### Task to complete
Locate the string "lymphocytic" in the listing below. Copy every line where it is found.

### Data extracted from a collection
· · · · ·

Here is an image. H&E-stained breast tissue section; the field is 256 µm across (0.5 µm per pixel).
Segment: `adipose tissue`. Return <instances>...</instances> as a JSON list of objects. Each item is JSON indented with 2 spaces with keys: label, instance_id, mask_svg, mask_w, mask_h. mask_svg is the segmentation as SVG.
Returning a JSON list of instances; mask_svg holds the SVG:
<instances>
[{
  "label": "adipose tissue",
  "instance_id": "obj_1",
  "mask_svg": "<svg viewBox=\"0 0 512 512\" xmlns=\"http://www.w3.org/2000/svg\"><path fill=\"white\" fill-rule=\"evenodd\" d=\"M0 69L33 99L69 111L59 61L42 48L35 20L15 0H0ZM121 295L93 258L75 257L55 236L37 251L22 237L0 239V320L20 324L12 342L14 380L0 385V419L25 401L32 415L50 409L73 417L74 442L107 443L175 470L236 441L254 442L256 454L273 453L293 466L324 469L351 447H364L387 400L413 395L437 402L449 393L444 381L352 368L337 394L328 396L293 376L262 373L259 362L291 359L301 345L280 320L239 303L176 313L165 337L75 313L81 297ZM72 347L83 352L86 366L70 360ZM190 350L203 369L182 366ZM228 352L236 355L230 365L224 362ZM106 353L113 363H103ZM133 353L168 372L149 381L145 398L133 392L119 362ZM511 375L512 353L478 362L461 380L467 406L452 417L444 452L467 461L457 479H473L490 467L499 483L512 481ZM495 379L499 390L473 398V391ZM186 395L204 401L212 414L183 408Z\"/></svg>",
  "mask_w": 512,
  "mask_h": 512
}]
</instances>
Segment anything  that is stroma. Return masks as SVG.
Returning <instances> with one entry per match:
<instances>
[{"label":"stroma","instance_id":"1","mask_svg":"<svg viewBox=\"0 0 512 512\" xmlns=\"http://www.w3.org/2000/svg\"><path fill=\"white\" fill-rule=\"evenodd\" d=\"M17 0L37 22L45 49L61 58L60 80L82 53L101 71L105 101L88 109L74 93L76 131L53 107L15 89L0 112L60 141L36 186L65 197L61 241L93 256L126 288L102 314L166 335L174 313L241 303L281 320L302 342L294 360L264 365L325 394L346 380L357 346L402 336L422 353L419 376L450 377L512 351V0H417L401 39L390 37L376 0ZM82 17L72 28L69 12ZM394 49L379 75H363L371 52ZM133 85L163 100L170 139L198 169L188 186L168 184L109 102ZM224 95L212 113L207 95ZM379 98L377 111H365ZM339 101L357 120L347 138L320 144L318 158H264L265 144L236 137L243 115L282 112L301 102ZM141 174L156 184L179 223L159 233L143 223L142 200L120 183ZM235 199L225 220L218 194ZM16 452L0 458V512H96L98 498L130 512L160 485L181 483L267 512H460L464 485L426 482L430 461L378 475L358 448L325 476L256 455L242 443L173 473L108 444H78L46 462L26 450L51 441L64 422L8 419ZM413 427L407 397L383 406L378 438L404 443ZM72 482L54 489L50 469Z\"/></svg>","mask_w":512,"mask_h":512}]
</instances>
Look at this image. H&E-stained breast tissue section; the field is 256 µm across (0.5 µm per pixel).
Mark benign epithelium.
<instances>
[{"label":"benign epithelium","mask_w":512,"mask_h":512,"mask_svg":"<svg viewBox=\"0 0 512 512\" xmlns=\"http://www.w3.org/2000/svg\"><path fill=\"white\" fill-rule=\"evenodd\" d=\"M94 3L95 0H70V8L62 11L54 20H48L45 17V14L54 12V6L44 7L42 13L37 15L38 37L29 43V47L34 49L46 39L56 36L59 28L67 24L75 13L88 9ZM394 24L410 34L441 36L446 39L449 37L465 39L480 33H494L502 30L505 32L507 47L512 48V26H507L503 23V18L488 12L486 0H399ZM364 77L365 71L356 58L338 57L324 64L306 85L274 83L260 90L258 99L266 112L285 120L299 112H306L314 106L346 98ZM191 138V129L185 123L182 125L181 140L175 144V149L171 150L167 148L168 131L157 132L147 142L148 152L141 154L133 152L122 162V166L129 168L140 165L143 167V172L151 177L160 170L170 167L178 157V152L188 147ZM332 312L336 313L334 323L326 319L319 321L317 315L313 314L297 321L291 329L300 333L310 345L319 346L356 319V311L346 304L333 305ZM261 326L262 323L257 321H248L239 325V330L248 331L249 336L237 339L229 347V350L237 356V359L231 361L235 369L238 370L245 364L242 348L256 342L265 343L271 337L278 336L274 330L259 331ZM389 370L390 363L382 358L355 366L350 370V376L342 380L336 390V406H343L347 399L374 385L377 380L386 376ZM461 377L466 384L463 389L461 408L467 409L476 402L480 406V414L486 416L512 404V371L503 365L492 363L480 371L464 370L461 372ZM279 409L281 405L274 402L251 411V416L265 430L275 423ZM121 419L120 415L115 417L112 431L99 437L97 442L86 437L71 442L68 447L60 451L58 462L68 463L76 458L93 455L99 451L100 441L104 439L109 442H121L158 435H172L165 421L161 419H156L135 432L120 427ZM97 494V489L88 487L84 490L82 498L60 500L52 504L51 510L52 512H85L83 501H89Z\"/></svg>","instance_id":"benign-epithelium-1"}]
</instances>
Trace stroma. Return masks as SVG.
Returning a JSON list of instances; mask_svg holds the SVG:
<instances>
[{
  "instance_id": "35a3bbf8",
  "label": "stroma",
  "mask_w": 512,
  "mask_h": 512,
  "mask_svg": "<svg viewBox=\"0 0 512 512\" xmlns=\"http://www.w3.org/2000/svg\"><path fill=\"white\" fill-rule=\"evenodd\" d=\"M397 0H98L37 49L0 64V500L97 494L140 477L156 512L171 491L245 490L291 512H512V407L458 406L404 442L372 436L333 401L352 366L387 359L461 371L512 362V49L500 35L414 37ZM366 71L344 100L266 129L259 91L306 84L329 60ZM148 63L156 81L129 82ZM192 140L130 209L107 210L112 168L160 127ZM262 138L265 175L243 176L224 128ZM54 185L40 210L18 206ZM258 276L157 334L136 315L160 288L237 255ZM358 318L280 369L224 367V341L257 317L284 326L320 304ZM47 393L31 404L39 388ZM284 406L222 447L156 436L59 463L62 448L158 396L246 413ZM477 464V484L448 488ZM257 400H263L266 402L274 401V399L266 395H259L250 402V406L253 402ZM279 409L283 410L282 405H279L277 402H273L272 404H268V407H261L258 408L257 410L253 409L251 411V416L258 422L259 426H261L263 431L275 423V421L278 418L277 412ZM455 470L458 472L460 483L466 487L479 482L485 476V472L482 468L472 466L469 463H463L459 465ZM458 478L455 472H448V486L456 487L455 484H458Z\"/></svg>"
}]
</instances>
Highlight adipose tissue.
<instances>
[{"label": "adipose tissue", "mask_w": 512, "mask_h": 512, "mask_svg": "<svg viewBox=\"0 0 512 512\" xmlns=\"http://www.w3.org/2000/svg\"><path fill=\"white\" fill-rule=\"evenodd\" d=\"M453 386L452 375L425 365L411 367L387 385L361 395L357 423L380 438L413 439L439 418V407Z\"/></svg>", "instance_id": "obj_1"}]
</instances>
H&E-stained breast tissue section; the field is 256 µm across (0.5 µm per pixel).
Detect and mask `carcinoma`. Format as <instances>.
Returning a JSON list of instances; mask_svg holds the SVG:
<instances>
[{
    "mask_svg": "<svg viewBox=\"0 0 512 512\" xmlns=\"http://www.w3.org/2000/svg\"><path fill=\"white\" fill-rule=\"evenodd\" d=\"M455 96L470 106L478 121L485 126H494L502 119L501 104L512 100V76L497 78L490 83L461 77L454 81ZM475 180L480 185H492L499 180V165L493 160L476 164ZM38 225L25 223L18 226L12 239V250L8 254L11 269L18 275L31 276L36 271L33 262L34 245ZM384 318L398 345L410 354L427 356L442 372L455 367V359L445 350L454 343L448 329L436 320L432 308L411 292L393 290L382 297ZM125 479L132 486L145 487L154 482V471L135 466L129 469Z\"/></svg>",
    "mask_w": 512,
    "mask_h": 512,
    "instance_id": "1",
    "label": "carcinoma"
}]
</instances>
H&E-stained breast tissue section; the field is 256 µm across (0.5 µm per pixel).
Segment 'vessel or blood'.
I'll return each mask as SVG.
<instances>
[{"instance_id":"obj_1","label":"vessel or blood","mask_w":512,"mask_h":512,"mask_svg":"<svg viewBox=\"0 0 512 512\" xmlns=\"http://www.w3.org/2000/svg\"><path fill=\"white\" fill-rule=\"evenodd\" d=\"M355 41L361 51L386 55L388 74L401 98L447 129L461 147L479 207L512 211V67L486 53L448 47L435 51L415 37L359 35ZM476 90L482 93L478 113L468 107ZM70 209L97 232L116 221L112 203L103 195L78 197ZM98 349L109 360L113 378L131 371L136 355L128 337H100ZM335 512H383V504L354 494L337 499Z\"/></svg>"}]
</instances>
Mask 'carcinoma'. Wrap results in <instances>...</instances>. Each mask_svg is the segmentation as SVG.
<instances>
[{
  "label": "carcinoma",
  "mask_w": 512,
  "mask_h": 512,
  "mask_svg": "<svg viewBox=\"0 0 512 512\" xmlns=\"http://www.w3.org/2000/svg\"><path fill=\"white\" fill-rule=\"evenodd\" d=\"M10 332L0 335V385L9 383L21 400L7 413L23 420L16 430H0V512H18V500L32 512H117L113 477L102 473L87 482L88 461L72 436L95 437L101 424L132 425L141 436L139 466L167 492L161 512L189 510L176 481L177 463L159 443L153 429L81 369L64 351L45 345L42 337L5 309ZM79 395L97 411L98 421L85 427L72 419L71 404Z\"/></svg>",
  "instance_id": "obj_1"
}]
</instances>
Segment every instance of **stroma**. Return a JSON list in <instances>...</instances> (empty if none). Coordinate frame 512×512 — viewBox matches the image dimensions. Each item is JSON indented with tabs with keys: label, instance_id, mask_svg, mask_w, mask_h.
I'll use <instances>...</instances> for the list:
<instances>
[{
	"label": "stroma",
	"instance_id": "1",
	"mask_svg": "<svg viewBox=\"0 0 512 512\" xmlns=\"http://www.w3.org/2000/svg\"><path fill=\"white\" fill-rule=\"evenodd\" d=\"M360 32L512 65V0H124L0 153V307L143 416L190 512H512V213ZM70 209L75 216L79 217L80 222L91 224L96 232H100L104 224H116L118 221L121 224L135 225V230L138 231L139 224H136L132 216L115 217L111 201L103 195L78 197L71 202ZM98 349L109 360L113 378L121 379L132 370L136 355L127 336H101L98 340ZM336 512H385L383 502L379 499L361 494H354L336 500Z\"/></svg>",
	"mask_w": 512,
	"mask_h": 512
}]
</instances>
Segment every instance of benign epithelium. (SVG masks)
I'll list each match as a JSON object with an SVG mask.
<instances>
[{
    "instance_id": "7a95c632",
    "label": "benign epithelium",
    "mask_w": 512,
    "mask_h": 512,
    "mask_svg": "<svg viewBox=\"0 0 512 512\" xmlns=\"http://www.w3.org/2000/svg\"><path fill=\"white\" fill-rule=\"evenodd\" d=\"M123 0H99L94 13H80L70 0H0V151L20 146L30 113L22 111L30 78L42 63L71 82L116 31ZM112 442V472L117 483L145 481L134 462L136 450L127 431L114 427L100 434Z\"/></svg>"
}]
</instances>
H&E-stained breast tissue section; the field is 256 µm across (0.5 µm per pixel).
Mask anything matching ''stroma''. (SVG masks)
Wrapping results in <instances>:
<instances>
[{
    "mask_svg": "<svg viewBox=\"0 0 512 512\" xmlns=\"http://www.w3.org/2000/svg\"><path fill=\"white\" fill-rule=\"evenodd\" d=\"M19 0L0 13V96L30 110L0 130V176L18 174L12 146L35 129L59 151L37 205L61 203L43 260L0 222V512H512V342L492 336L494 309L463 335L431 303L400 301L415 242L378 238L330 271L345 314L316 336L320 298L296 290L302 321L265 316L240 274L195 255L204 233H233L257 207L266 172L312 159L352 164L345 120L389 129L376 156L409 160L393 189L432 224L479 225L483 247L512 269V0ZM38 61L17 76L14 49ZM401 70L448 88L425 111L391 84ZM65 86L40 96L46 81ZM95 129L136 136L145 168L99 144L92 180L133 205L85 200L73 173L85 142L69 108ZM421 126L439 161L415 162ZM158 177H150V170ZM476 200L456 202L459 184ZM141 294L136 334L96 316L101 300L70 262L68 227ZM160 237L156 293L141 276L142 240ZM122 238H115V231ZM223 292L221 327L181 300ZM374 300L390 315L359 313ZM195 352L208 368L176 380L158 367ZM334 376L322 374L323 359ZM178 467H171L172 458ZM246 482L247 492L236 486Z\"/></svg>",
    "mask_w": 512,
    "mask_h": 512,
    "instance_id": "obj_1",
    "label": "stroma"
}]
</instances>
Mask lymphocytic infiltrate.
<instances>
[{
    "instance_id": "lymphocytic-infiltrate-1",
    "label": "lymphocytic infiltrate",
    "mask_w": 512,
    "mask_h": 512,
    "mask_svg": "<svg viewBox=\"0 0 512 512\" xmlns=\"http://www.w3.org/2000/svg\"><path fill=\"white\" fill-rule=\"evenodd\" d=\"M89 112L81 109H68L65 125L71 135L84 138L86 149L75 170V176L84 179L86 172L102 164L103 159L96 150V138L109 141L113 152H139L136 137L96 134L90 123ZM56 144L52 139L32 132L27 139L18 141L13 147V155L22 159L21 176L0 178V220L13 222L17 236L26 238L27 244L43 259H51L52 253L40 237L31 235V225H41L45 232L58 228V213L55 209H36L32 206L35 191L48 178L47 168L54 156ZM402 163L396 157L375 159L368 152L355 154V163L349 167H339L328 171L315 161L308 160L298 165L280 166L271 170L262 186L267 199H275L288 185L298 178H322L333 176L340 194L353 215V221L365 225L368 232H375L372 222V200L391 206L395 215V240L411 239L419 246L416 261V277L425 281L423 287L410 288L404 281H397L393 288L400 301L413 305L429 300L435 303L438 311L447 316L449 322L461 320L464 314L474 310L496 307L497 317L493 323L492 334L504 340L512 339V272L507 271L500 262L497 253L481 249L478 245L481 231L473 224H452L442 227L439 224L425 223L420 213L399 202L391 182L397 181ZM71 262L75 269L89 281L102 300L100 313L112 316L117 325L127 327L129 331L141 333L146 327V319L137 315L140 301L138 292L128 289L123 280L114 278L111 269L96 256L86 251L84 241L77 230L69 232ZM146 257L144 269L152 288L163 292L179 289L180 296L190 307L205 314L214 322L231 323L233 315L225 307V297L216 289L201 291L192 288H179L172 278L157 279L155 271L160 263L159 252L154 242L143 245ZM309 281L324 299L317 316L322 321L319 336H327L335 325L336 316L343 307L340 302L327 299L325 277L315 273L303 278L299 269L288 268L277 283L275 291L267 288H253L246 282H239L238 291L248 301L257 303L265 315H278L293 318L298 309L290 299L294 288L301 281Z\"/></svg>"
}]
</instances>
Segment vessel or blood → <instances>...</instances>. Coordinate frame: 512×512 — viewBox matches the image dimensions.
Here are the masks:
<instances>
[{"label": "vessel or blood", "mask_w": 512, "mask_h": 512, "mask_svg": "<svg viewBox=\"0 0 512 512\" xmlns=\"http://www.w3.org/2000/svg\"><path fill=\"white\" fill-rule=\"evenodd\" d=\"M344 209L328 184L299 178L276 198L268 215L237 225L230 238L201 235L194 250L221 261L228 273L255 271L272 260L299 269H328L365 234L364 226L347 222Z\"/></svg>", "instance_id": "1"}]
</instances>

· · · · ·

### Written solution
Mask lymphocytic infiltrate.
    "instance_id": "lymphocytic-infiltrate-1",
    "label": "lymphocytic infiltrate",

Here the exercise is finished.